===== Information shown
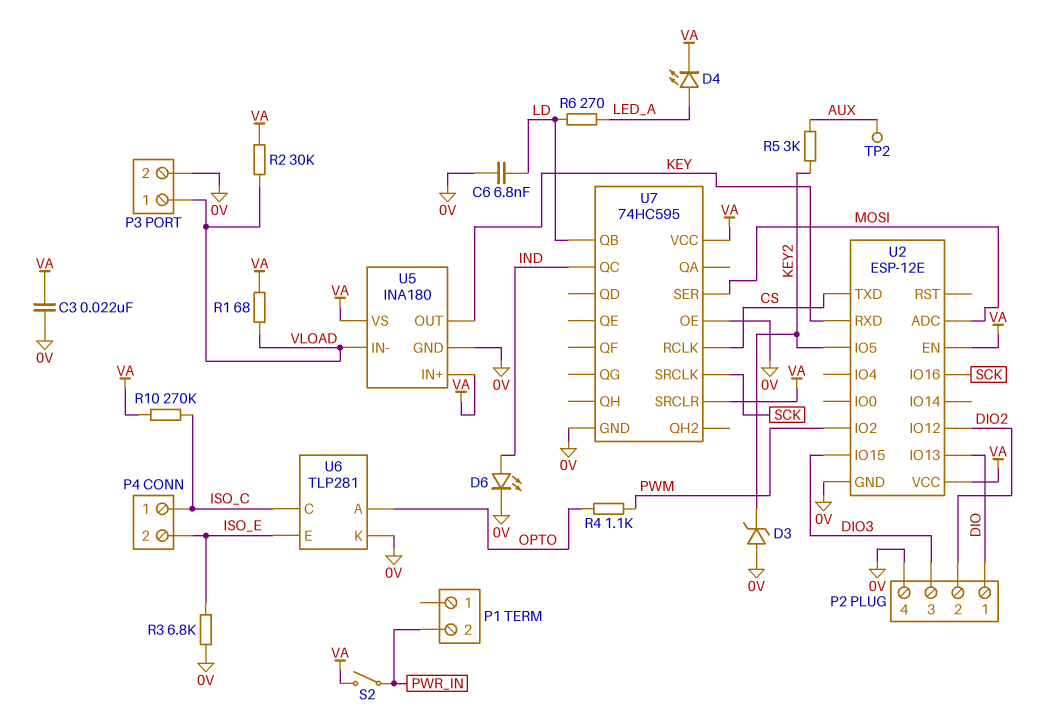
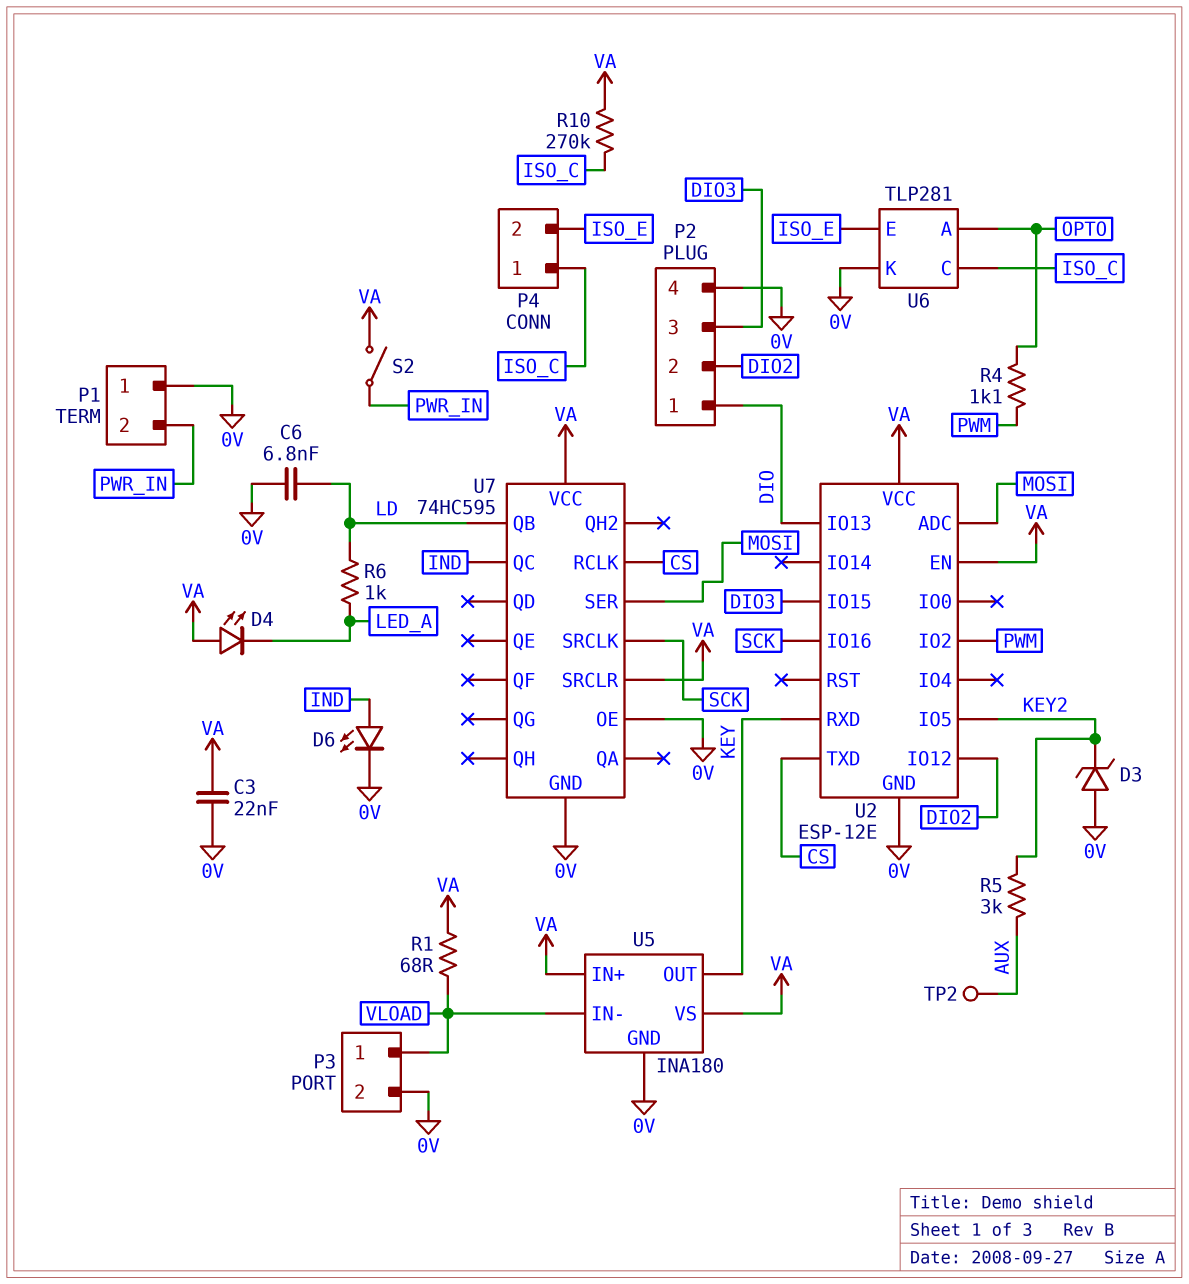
D4: LED (A LED_A, K VA) -> LED (A VA, K LED_A)
P1 pin 1: none -> 0V
R2: 30k (VA, VLOAD) -> none
R3: 6.8k (0V, ISO_E) -> none
R6: 270 (LD, LED_A) -> 1k (LD, LED_A)

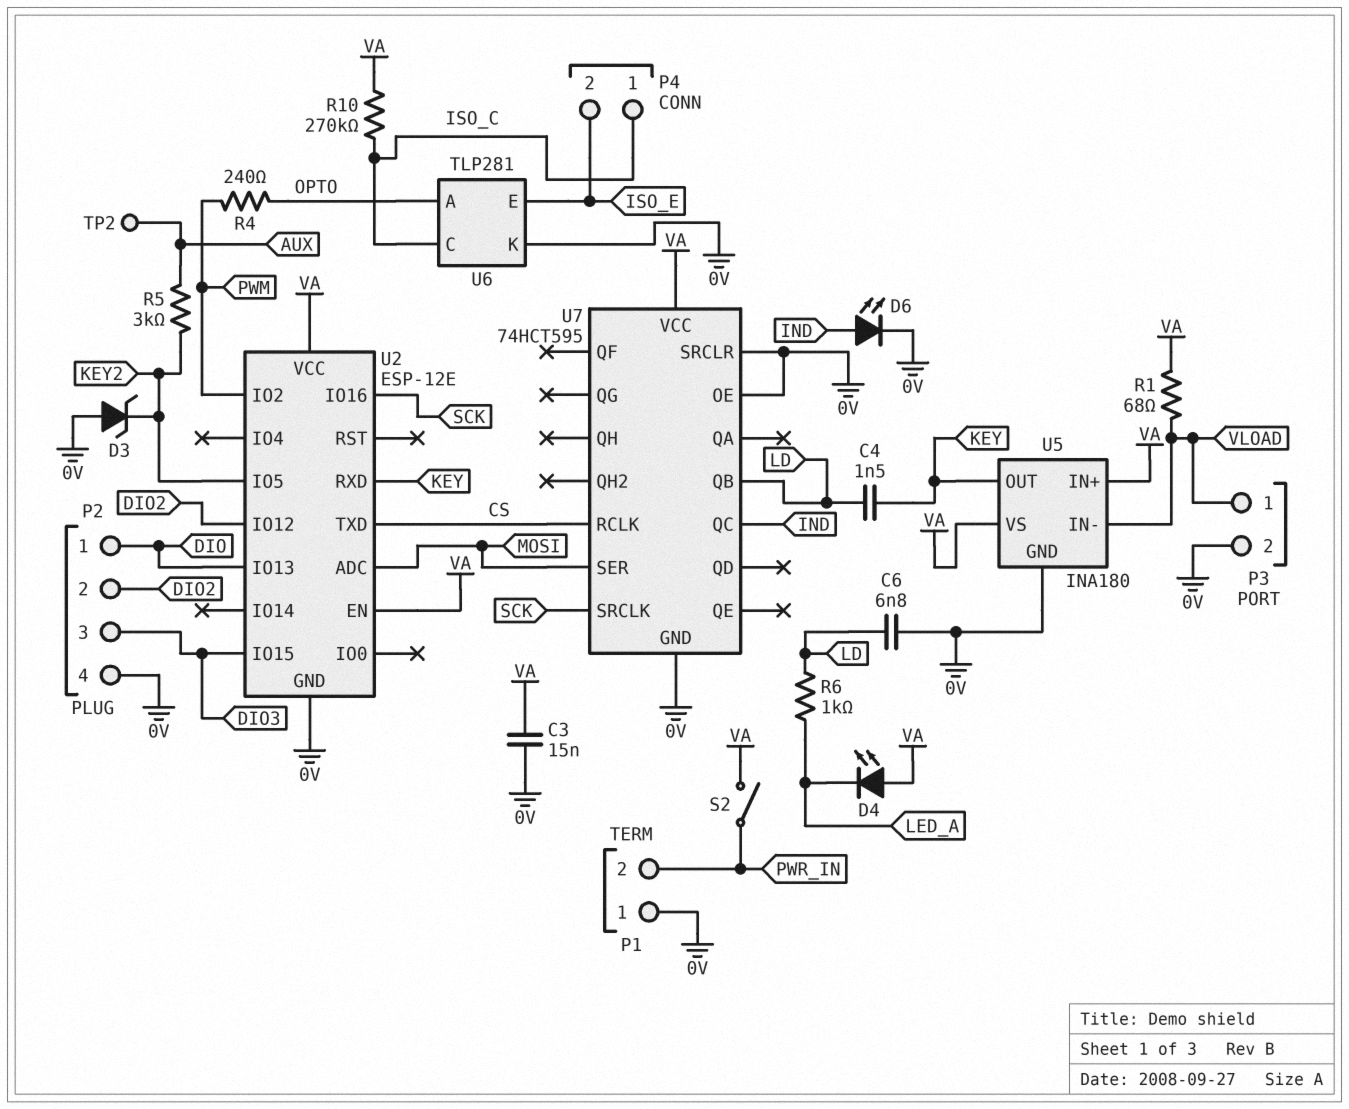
C3: 22nF (0V, VA) -> 15nF (0V, VA)
C4: none -> 1.5nF (KEY, LD)
R4: 1.1k (OPTO, PWM) -> 240 (OPTO, PWM)
U7: 74HC595 -> 74HCT595
U7 pin SRCLR: VA -> 0V

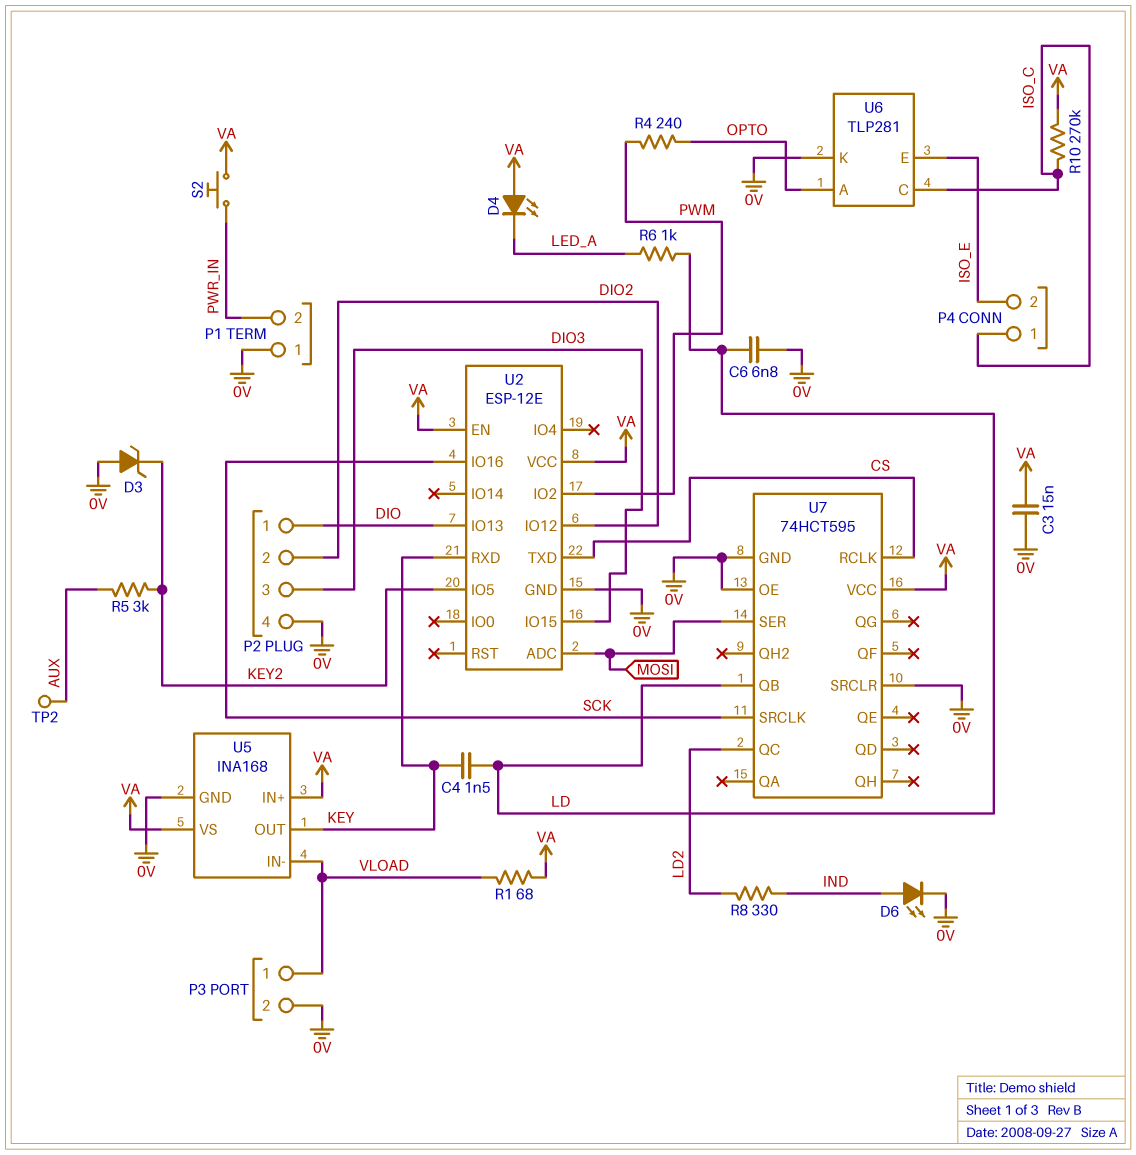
R8: none -> 330 (IND, LD2)
S2: switch (PWR_IN, VA) -> button (PWR_IN, VA)
U5: INA180 -> INA168
U7 pin QC: IND -> LD2

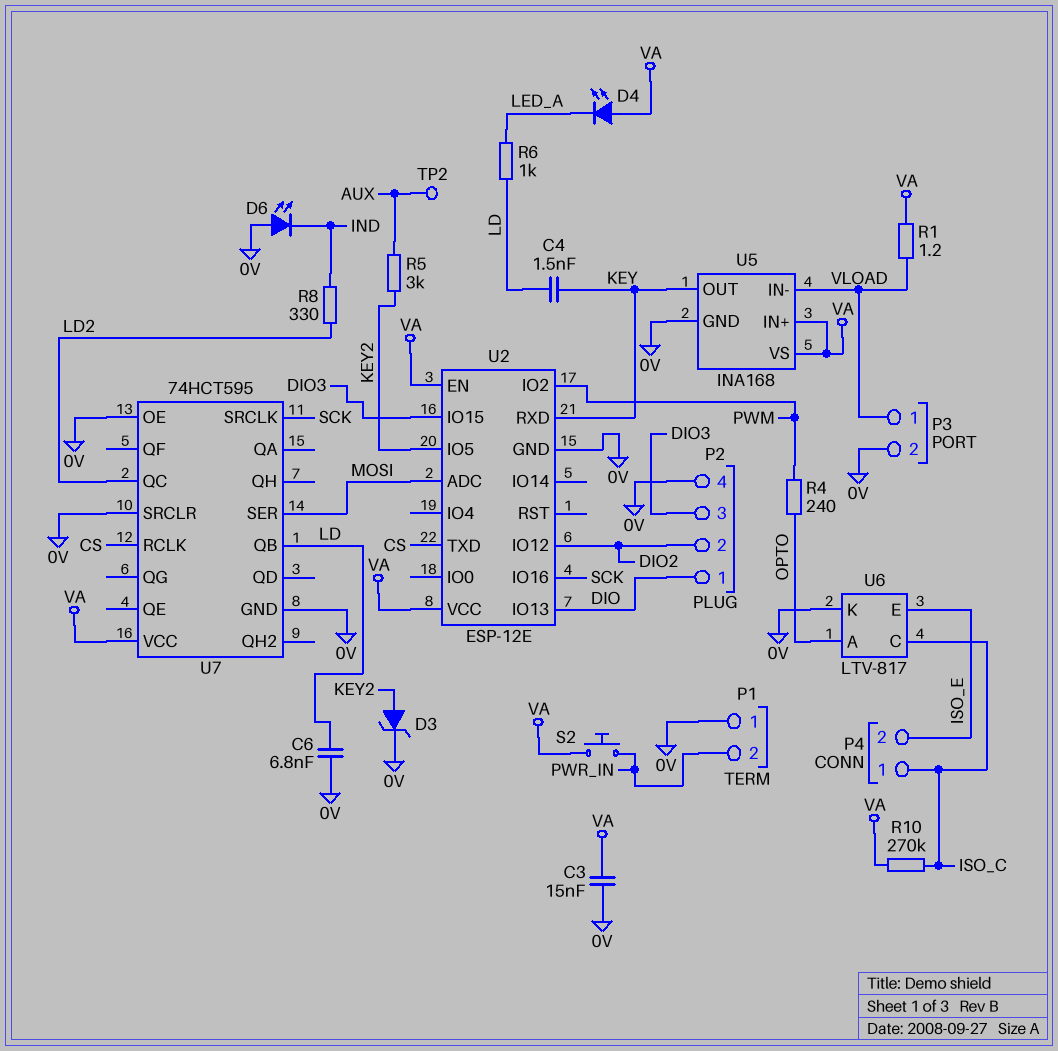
D3: zener (A 0V, K KEY2) -> zener (A KEY2, K 0V)
D6: LED (A IND, K 0V) -> LED (A 0V, K IND)
R1: 68 (VA, VLOAD) -> 1.2 (VA, VLOAD)
U6: TLP281 -> LTV-817

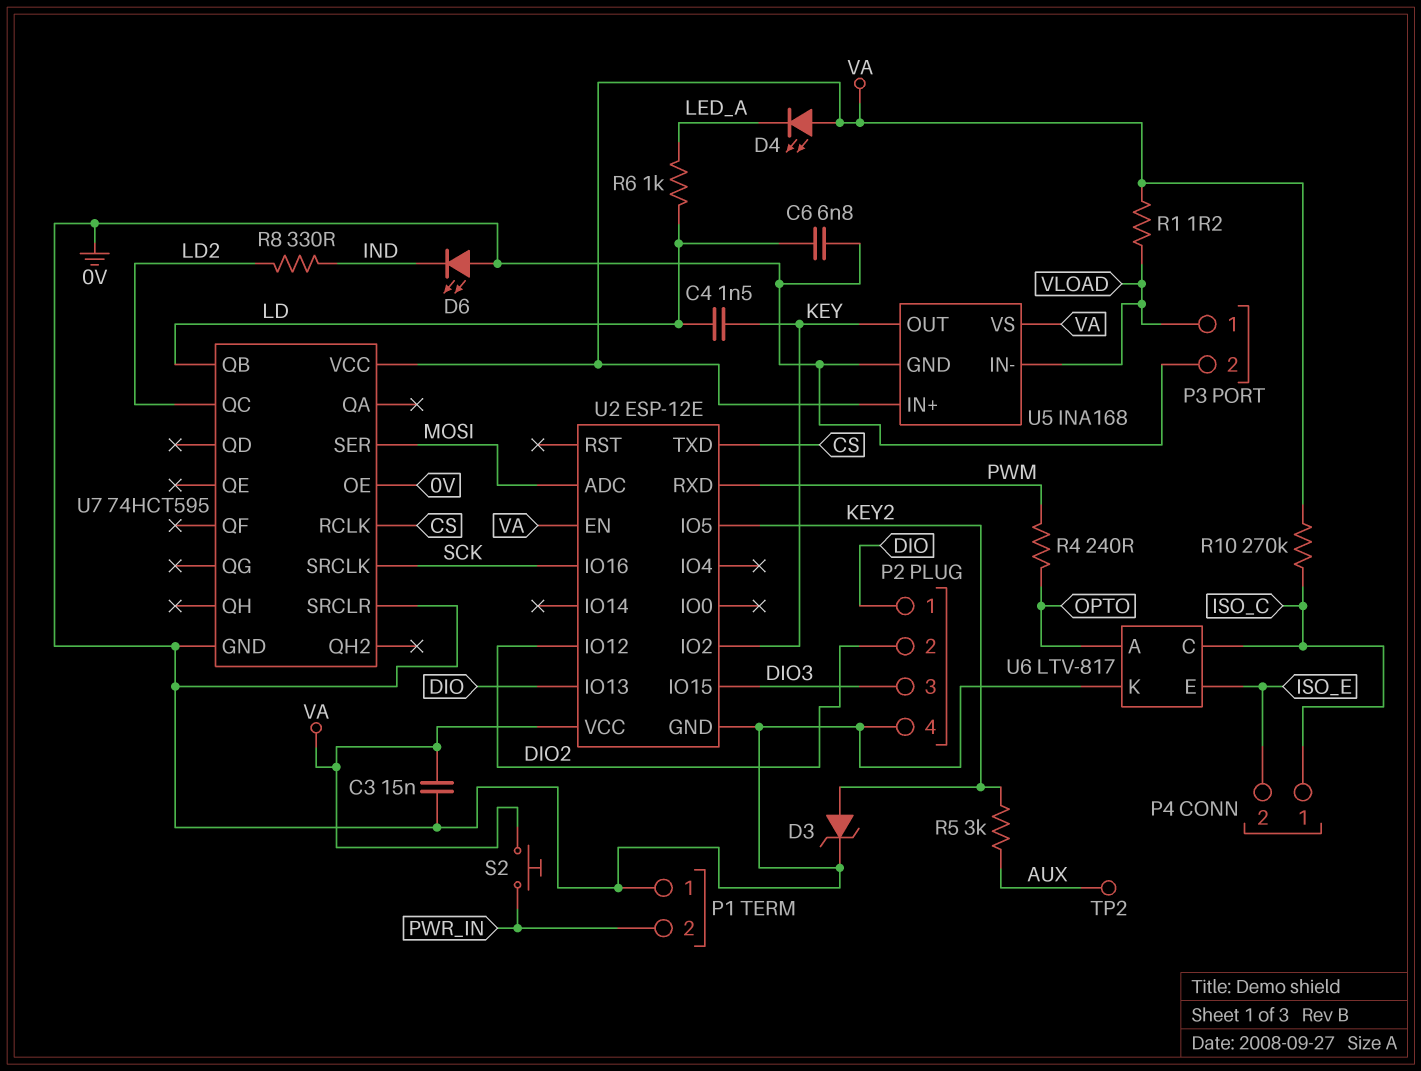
U2 pin IO2: PWM -> KEY
U2 pin RXD: KEY -> PWM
==========
Set the records down again exactly, with no pictures.

D4: LED (A LED_A, K VA) -> LED (A VA, K LED_A)
P1 pin 1: none -> 0V
R2: 30k (VA, VLOAD) -> none
R3: 6.8k (0V, ISO_E) -> none
R6: 270 (LD, LED_A) -> 1k (LD, LED_A)

C3: 22nF (0V, VA) -> 15nF (0V, VA)
C4: none -> 1.5nF (KEY, LD)
R4: 1.1k (OPTO, PWM) -> 240 (OPTO, PWM)
U7: 74HC595 -> 74HCT595
U7 pin SRCLR: VA -> 0V

R8: none -> 330 (IND, LD2)
S2: switch (PWR_IN, VA) -> button (PWR_IN, VA)
U5: INA180 -> INA168
U7 pin QC: IND -> LD2

D3: zener (A 0V, K KEY2) -> zener (A KEY2, K 0V)
D6: LED (A IND, K 0V) -> LED (A 0V, K IND)
R1: 68 (VA, VLOAD) -> 1.2 (VA, VLOAD)
U6: TLP281 -> LTV-817

U2 pin IO2: PWM -> KEY
U2 pin RXD: KEY -> PWM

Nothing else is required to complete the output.